**MATERIAL PROVIDED:**
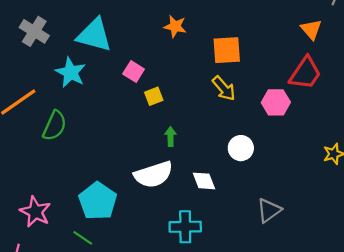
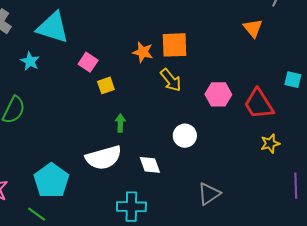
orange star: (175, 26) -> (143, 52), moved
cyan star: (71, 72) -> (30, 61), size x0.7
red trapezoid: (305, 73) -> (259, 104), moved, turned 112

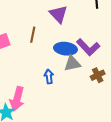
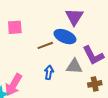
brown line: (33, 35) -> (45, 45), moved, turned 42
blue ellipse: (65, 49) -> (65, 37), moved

**TASK GOAL:** Each line from the one with "cyan star: (71, 72) -> (30, 61), size x0.7" to the last line of the listing should be returned exactly, both ends included, and no picture with them.

**ANSWER SPACE:**
cyan star: (71, 72) -> (30, 61), size x0.7
red trapezoid: (305, 73) -> (259, 104), moved, turned 112

brown line: (33, 35) -> (45, 45), moved, turned 42
blue ellipse: (65, 49) -> (65, 37), moved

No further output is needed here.